Data records
---
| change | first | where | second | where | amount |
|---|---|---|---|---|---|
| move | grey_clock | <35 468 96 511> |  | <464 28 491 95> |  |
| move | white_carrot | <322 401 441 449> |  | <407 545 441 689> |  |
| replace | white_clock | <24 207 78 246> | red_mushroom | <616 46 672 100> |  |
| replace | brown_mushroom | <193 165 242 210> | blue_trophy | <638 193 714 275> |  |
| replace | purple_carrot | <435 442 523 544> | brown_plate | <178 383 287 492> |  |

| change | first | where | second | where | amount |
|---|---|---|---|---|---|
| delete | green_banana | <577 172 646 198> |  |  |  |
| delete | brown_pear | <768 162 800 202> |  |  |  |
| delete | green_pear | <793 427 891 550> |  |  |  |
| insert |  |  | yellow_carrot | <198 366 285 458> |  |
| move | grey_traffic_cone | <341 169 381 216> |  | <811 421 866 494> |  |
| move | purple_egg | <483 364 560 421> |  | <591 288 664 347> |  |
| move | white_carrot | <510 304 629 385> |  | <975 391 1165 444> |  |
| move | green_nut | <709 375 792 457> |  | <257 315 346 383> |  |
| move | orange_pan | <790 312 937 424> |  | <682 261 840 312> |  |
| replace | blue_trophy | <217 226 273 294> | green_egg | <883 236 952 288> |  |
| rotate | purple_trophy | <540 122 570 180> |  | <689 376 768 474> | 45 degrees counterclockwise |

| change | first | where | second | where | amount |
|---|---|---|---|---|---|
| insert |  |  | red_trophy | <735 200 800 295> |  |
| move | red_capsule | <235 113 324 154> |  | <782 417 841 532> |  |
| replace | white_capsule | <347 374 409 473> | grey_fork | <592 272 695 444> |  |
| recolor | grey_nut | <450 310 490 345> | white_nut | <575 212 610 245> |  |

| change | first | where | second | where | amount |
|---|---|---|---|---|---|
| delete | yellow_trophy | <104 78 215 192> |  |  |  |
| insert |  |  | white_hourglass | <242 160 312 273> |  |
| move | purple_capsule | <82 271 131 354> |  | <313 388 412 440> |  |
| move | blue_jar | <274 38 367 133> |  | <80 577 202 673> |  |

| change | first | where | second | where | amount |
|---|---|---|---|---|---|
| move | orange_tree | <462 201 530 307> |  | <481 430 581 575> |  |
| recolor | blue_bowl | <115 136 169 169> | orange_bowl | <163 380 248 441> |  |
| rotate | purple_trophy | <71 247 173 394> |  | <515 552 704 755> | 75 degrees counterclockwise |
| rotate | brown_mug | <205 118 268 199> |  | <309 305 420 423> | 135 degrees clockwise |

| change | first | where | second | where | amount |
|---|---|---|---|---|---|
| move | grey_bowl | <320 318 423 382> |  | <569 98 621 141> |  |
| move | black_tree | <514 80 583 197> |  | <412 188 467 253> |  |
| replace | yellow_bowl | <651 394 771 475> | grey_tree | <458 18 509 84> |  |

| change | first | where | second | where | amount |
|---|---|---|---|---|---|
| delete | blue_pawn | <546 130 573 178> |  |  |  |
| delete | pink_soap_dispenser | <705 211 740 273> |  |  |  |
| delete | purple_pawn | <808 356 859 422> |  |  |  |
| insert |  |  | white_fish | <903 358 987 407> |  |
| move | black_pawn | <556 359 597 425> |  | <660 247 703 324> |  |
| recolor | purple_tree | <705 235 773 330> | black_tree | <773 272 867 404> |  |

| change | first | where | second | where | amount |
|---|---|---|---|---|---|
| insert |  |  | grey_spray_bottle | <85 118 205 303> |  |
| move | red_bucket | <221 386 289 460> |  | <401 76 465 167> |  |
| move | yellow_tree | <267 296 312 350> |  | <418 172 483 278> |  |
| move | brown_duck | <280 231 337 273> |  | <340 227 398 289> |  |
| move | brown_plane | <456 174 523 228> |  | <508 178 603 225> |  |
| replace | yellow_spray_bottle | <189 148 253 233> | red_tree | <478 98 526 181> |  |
---
> [YOUR INSTRUCTIONS] Please repeat the data above verbatim, all of it.

> [ANSWER FOR THE TASK]
| change | first | where | second | where | amount |
|---|---|---|---|---|---|
| move | grey_clock | <35 468 96 511> |  | <464 28 491 95> |  |
| move | white_carrot | <322 401 441 449> |  | <407 545 441 689> |  |
| replace | white_clock | <24 207 78 246> | red_mushroom | <616 46 672 100> |  |
| replace | brown_mushroom | <193 165 242 210> | blue_trophy | <638 193 714 275> |  |
| replace | purple_carrot | <435 442 523 544> | brown_plate | <178 383 287 492> |  |

| change | first | where | second | where | amount |
|---|---|---|---|---|---|
| delete | green_banana | <577 172 646 198> |  |  |  |
| delete | brown_pear | <768 162 800 202> |  |  |  |
| delete | green_pear | <793 427 891 550> |  |  |  |
| insert |  |  | yellow_carrot | <198 366 285 458> |  |
| move | grey_traffic_cone | <341 169 381 216> |  | <811 421 866 494> |  |
| move | purple_egg | <483 364 560 421> |  | <591 288 664 347> |  |
| move | white_carrot | <510 304 629 385> |  | <975 391 1165 444> |  |
| move | green_nut | <709 375 792 457> |  | <257 315 346 383> |  |
| move | orange_pan | <790 312 937 424> |  | <682 261 840 312> |  |
| replace | blue_trophy | <217 226 273 294> | green_egg | <883 236 952 288> |  |
| rotate | purple_trophy | <540 122 570 180> |  | <689 376 768 474> | 45 degrees counterclockwise |

| change | first | where | second | where | amount |
|---|---|---|---|---|---|
| insert |  |  | red_trophy | <735 200 800 295> |  |
| move | red_capsule | <235 113 324 154> |  | <782 417 841 532> |  |
| replace | white_capsule | <347 374 409 473> | grey_fork | <592 272 695 444> |  |
| recolor | grey_nut | <450 310 490 345> | white_nut | <575 212 610 245> |  |

| change | first | where | second | where | amount |
|---|---|---|---|---|---|
| delete | yellow_trophy | <104 78 215 192> |  |  |  |
| insert |  |  | white_hourglass | <242 160 312 273> |  |
| move | purple_capsule | <82 271 131 354> |  | <313 388 412 440> |  |
| move | blue_jar | <274 38 367 133> |  | <80 577 202 673> |  |

| change | first | where | second | where | amount |
|---|---|---|---|---|---|
| move | orange_tree | <462 201 530 307> |  | <481 430 581 575> |  |
| recolor | blue_bowl | <115 136 169 169> | orange_bowl | <163 380 248 441> |  |
| rotate | purple_trophy | <71 247 173 394> |  | <515 552 704 755> | 75 degrees counterclockwise |
| rotate | brown_mug | <205 118 268 199> |  | <309 305 420 423> | 135 degrees clockwise |

| change | first | where | second | where | amount |
|---|---|---|---|---|---|
| move | grey_bowl | <320 318 423 382> |  | <569 98 621 141> |  |
| move | black_tree | <514 80 583 197> |  | <412 188 467 253> |  |
| replace | yellow_bowl | <651 394 771 475> | grey_tree | <458 18 509 84> |  |

| change | first | where | second | where | amount |
|---|---|---|---|---|---|
| delete | blue_pawn | <546 130 573 178> |  |  |  |
| delete | pink_soap_dispenser | <705 211 740 273> |  |  |  |
| delete | purple_pawn | <808 356 859 422> |  |  |  |
| insert |  |  | white_fish | <903 358 987 407> |  |
| move | black_pawn | <556 359 597 425> |  | <660 247 703 324> |  |
| recolor | purple_tree | <705 235 773 330> | black_tree | <773 272 867 404> |  |

| change | first | where | second | where | amount |
|---|---|---|---|---|---|
| insert |  |  | grey_spray_bottle | <85 118 205 303> |  |
| move | red_bucket | <221 386 289 460> |  | <401 76 465 167> |  |
| move | yellow_tree | <267 296 312 350> |  | <418 172 483 278> |  |
| move | brown_duck | <280 231 337 273> |  | <340 227 398 289> |  |
| move | brown_plane | <456 174 523 228> |  | <508 178 603 225> |  |
| replace | yellow_spray_bottle | <189 148 253 233> | red_tree | <478 98 526 181> |  |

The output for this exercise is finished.